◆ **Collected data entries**
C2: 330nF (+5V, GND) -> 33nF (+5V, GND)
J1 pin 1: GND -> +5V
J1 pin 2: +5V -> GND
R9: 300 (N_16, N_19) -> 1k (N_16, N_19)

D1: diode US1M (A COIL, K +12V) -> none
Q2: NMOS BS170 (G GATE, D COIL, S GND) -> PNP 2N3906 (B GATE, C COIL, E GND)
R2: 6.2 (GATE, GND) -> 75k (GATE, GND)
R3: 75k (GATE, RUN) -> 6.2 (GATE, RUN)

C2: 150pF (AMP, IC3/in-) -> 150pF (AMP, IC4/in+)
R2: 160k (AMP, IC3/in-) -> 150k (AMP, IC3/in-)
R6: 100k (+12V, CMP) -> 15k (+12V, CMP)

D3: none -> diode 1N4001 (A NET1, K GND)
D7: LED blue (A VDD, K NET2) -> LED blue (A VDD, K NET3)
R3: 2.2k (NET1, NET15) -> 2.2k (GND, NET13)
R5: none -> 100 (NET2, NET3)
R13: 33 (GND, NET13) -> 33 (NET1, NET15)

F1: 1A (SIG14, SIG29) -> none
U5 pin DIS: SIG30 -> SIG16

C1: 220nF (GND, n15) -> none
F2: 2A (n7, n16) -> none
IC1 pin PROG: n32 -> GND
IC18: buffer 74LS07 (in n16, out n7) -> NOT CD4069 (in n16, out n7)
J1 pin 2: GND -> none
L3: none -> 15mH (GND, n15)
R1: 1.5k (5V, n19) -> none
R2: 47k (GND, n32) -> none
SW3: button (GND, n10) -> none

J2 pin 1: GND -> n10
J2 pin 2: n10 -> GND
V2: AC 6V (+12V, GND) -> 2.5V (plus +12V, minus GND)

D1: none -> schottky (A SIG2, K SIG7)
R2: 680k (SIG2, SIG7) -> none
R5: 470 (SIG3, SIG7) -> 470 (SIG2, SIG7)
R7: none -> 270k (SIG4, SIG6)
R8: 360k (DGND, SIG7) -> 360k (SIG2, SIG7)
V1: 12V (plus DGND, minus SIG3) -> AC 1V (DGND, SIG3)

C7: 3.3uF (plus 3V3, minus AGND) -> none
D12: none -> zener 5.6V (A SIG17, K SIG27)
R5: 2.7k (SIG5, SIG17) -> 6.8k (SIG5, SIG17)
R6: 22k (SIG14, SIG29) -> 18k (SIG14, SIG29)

◆ **Exercise description**
Check the entries above for the word "GATE" and copy every line where it turns up.

◆ **Answer to the exercise**
Q2: NMOS BS170 (G GATE, D COIL, S GND) -> PNP 2N3906 (B GATE, C COIL, E GND)
R2: 6.2 (GATE, GND) -> 75k (GATE, GND)
R3: 75k (GATE, RUN) -> 6.2 (GATE, RUN)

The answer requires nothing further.